**WHAT THE TASK REQUIRES:** Nothing but the lines from the one containing "(121, 516) = (156, 167): orange" to the end of the material should be returned, each exactly as written.

**DATA SHOWN:**
++++++

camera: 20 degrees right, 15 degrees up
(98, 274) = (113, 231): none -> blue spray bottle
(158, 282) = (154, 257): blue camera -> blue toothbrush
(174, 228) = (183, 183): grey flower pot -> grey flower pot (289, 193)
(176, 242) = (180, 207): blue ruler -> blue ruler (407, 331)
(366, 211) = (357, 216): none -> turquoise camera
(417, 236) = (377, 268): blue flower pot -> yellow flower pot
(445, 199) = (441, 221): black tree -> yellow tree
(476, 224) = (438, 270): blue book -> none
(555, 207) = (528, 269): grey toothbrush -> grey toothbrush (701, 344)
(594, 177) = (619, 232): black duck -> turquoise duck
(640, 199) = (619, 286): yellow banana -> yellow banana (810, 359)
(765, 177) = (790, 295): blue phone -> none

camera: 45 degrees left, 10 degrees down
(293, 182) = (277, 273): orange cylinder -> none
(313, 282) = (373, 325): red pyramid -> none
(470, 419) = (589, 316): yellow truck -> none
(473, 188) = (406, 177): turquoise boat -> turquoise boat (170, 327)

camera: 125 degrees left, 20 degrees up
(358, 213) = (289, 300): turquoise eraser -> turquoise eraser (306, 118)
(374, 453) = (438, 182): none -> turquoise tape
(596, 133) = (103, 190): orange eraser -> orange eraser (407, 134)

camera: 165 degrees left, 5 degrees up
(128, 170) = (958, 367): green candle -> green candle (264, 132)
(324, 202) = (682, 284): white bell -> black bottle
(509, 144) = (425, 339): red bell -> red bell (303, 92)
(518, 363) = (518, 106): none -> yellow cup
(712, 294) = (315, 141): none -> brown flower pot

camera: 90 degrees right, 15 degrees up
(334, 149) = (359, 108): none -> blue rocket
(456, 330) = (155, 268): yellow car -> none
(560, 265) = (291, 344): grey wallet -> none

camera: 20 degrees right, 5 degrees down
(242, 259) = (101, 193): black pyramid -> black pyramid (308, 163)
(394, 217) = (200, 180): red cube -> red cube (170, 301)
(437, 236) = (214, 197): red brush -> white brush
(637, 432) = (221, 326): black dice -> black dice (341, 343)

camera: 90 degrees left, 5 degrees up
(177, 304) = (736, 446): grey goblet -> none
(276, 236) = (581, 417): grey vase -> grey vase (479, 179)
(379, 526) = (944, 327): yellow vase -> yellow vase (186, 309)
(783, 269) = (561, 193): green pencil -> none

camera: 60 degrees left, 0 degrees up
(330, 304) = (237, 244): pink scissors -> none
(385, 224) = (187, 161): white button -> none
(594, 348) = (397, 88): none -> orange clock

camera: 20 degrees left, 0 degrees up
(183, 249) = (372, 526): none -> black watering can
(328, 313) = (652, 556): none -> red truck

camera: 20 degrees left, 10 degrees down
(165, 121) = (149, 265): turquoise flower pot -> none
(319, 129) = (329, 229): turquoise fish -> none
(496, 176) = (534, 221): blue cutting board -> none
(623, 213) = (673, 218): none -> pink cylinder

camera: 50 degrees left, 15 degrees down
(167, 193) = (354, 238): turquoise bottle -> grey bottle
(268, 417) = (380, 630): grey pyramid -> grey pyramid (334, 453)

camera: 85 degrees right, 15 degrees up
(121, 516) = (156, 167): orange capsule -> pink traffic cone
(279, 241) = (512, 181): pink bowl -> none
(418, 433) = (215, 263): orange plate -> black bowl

++++++

**RESULT:**
(121, 516) = (156, 167): orange capsule -> pink traffic cone
(279, 241) = (512, 181): pink bowl -> none
(418, 433) = (215, 263): orange plate -> black bowl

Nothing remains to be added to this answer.